Go through the listing below and list every line with "none".

→ Records for this task:
==============================
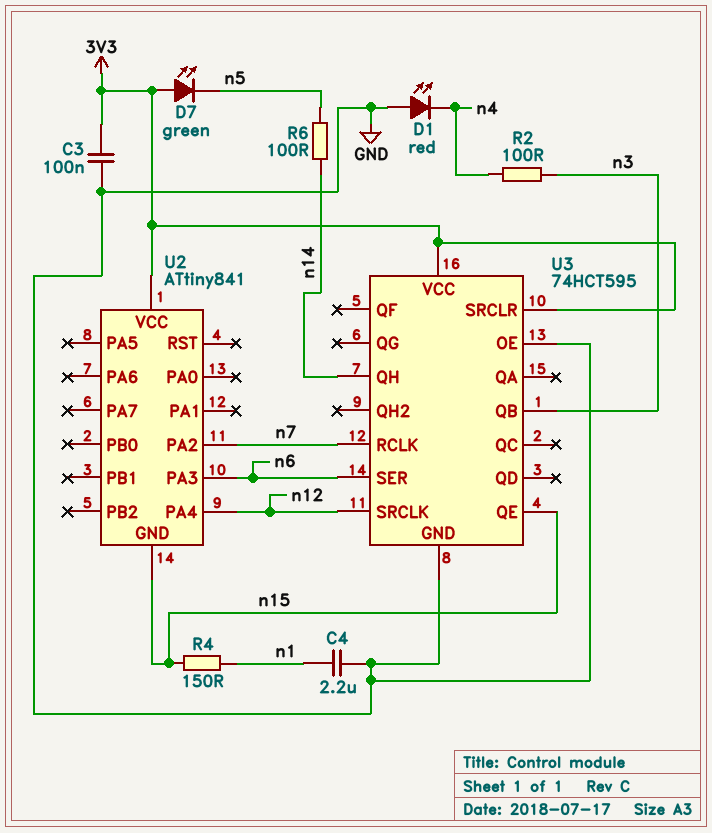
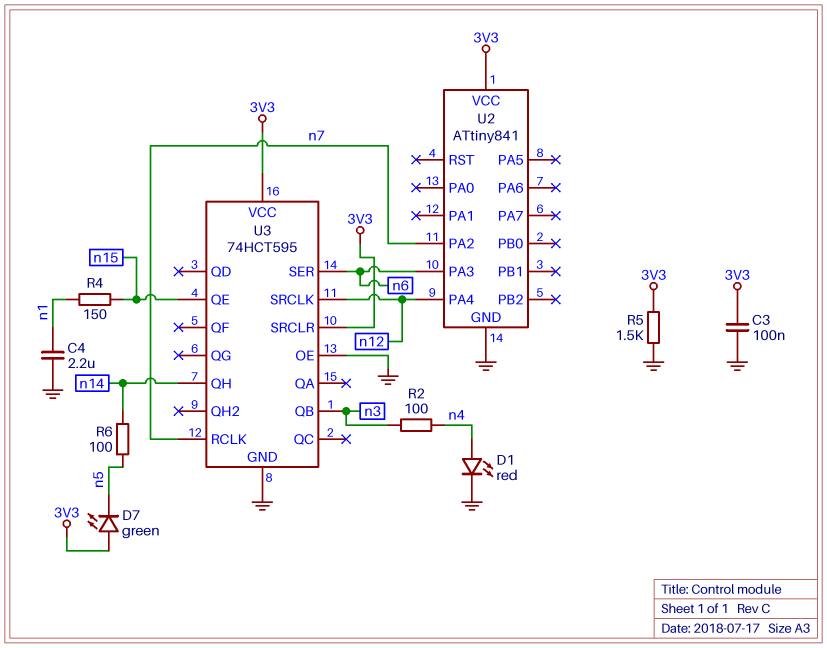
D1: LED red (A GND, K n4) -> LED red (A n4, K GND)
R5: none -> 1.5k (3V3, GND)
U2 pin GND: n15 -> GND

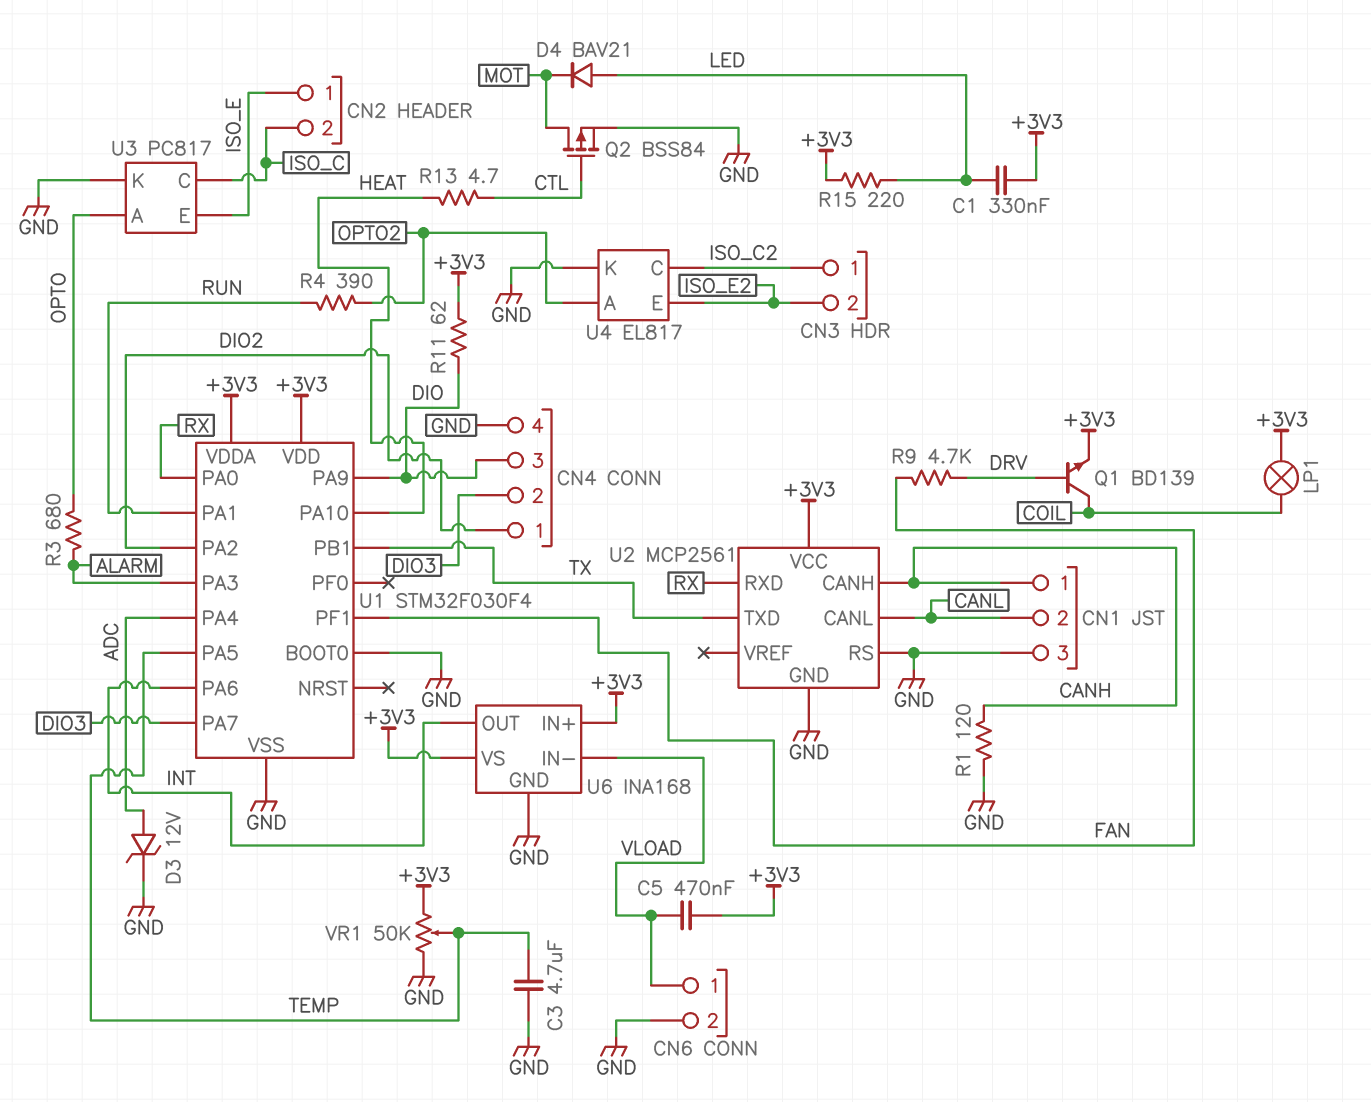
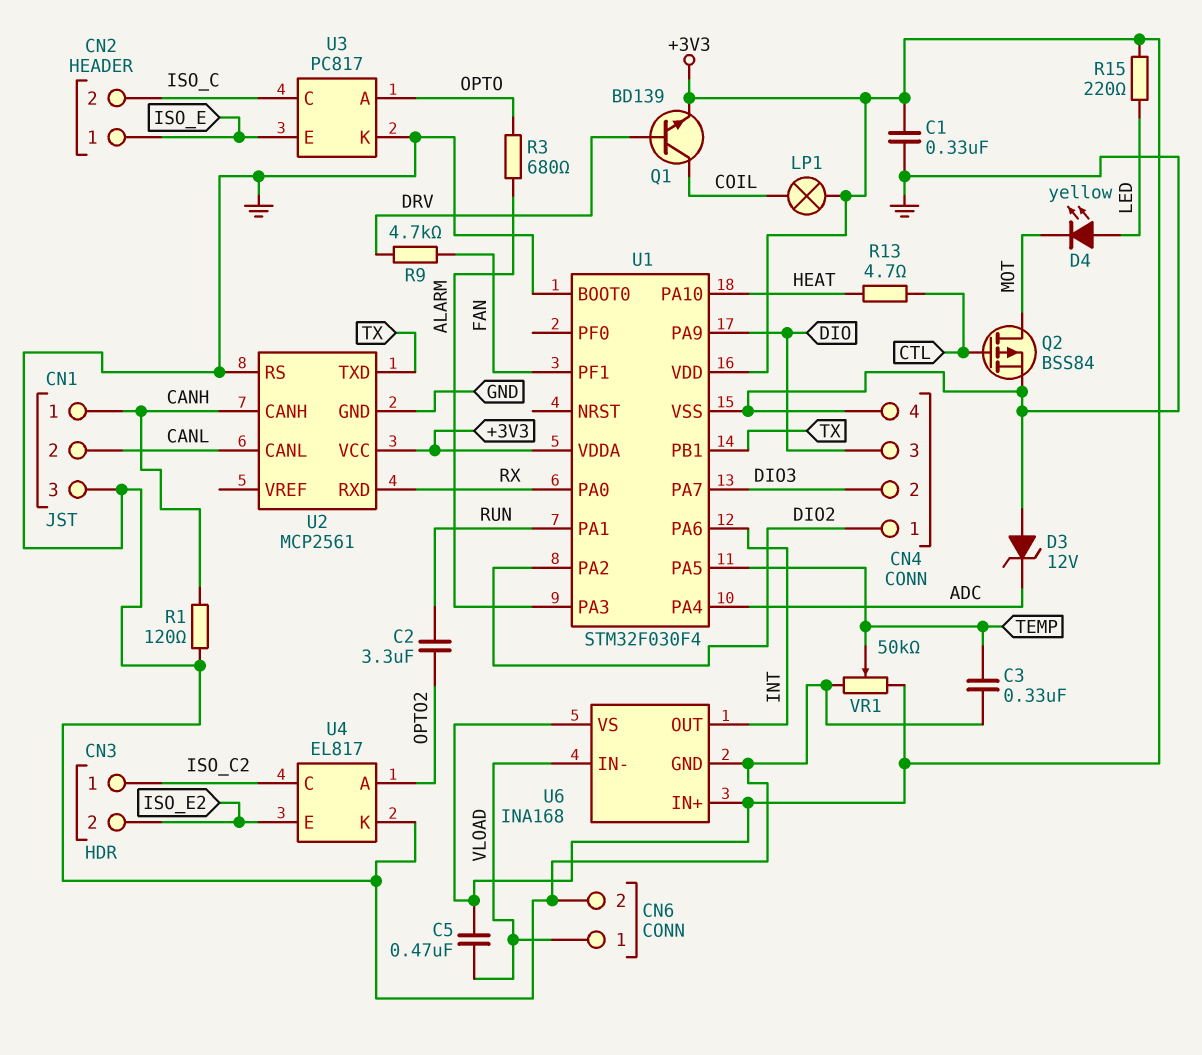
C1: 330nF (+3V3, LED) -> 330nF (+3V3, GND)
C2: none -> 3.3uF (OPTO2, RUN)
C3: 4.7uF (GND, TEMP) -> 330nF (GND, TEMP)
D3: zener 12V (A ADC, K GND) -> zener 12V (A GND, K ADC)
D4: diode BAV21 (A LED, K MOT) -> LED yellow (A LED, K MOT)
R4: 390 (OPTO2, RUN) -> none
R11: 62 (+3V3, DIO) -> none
==============================
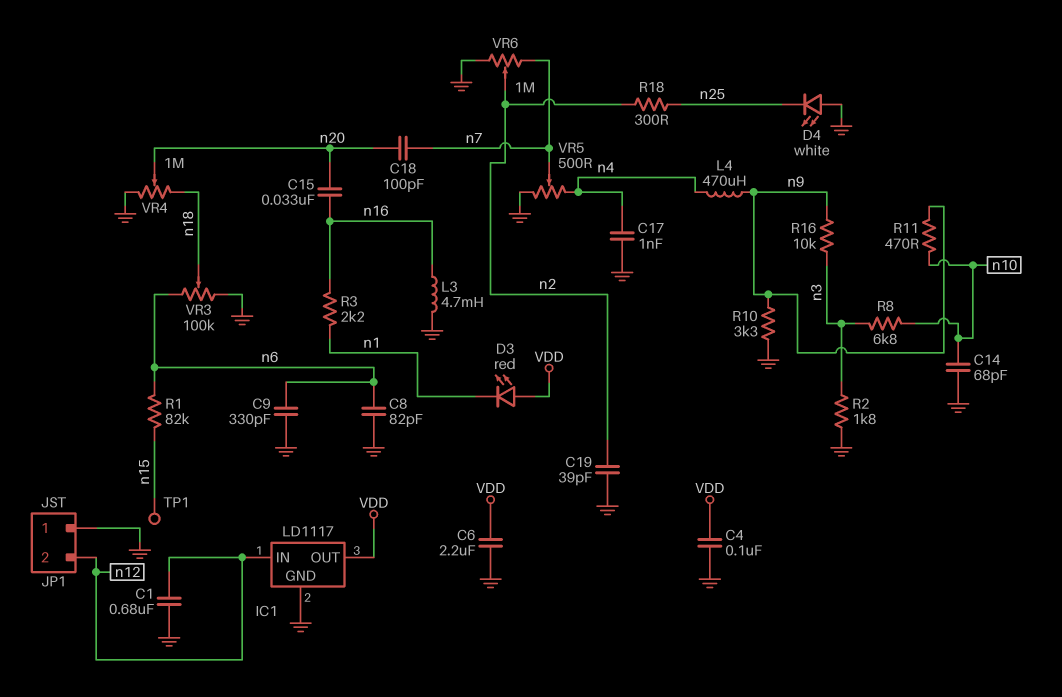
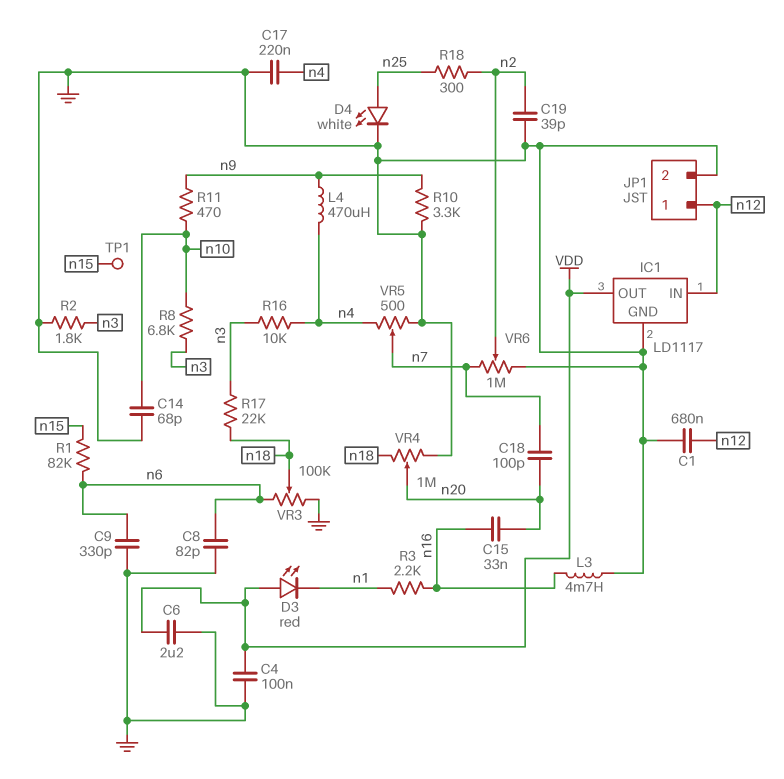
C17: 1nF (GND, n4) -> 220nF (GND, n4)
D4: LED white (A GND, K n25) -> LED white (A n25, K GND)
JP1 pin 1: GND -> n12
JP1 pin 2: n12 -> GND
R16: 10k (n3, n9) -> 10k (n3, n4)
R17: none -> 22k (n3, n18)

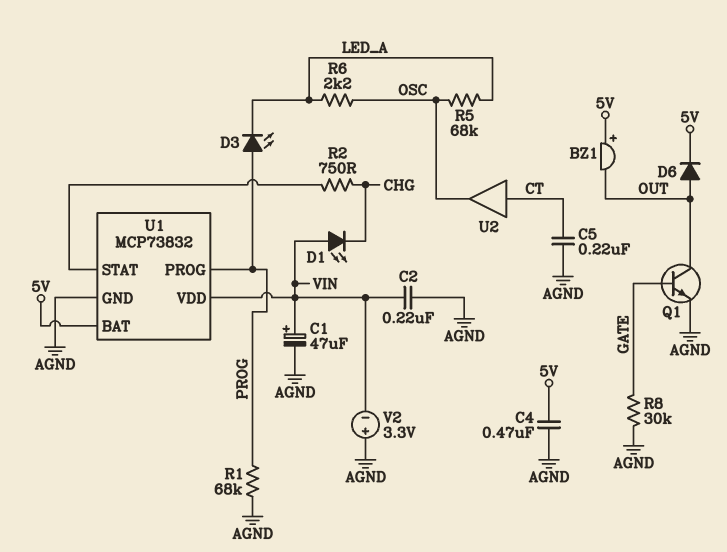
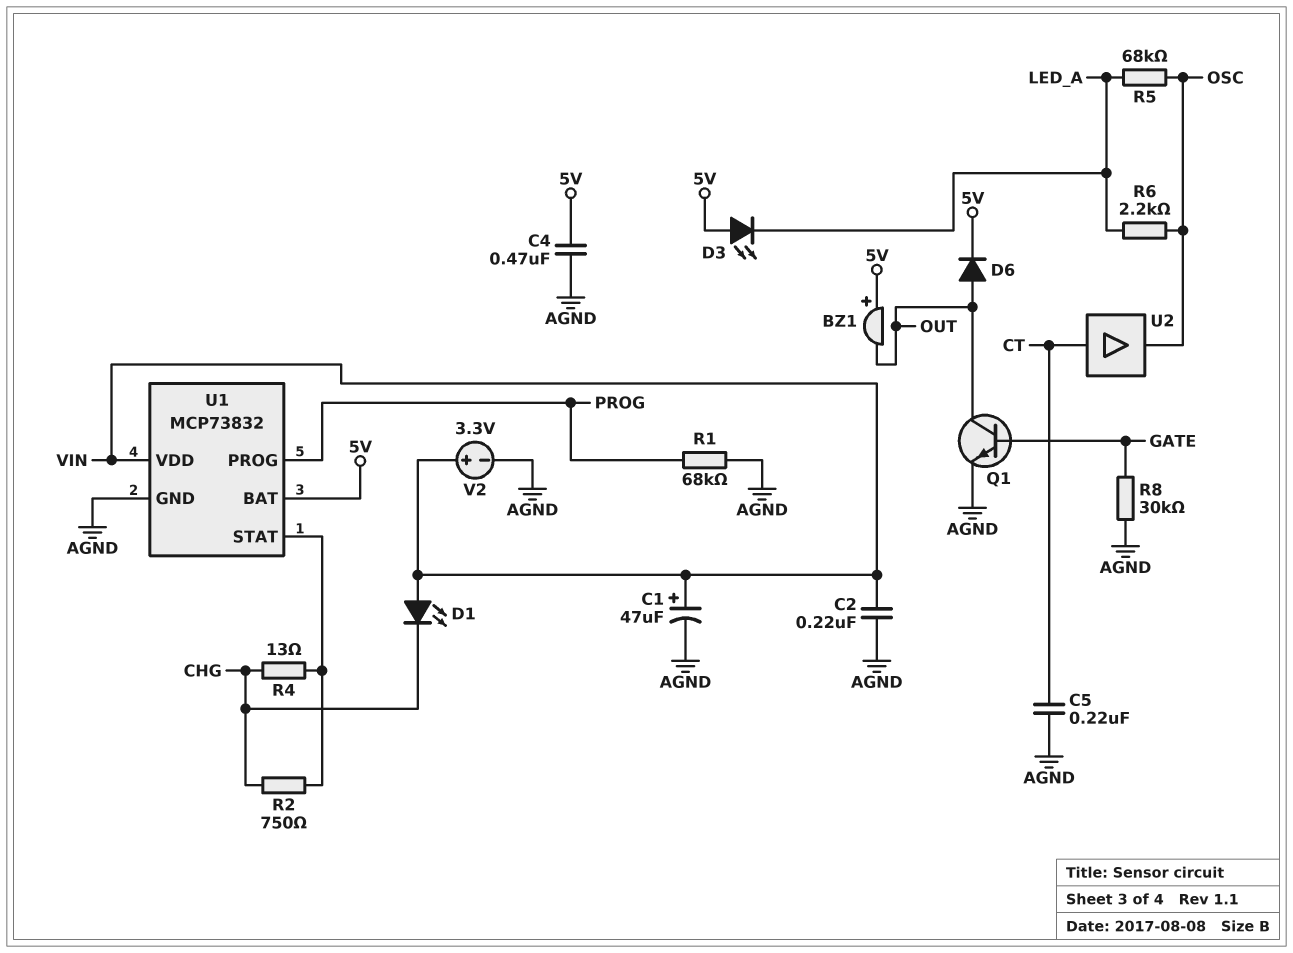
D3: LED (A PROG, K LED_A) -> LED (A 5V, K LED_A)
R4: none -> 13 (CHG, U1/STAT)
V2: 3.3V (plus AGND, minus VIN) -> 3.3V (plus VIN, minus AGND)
==============================
→ Task answer:
R5: none -> 1.5k (3V3, GND)
C2: none -> 3.3uF (OPTO2, RUN)
R4: 390 (OPTO2, RUN) -> none
R11: 62 (+3V3, DIO) -> none
R17: none -> 22k (n3, n18)
R4: none -> 13 (CHG, U1/STAT)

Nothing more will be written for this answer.